(Excerpted records begins)

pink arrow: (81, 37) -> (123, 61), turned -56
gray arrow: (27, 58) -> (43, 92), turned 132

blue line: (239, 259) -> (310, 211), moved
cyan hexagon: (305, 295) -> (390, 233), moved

(Excerpted records ends)
(Excerpted records begins)

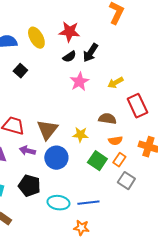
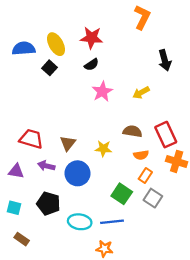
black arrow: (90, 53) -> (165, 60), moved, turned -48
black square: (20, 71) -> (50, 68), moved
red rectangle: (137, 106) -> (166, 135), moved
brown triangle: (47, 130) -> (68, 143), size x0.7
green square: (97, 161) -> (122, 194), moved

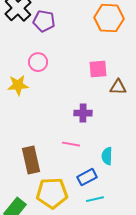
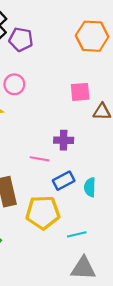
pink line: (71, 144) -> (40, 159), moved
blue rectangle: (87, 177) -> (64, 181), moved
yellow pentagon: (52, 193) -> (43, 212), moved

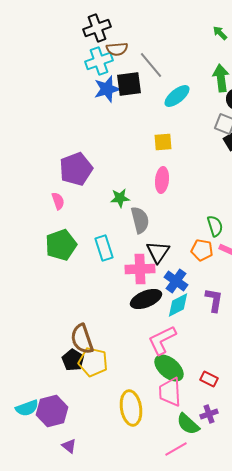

(Excerpted records ends)

Task details:
Starting from the data above, filter for lines with "square" and copy each one.

Written solution:
black square: (20, 71) -> (50, 68), moved
green square: (97, 161) -> (122, 194), moved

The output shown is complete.